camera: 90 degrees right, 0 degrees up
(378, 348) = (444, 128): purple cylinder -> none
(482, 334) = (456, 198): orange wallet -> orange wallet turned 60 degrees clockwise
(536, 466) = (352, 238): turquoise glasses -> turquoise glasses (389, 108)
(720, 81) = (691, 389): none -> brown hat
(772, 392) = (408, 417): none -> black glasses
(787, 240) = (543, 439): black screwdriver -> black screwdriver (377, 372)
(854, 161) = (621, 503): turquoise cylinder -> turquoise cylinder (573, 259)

- - - - -

§ **WORK TO COMPLETE**
Nothing is to be left out; every record above must be repeated exactly.

§ **ANSWER FOR THIS EXERCISE**
camera: 90 degrees right, 0 degrees up
(378, 348) = (444, 128): purple cylinder -> none
(482, 334) = (456, 198): orange wallet -> orange wallet turned 60 degrees clockwise
(536, 466) = (352, 238): turquoise glasses -> turquoise glasses (389, 108)
(720, 81) = (691, 389): none -> brown hat
(772, 392) = (408, 417): none -> black glasses
(787, 240) = (543, 439): black screwdriver -> black screwdriver (377, 372)
(854, 161) = (621, 503): turquoise cylinder -> turquoise cylinder (573, 259)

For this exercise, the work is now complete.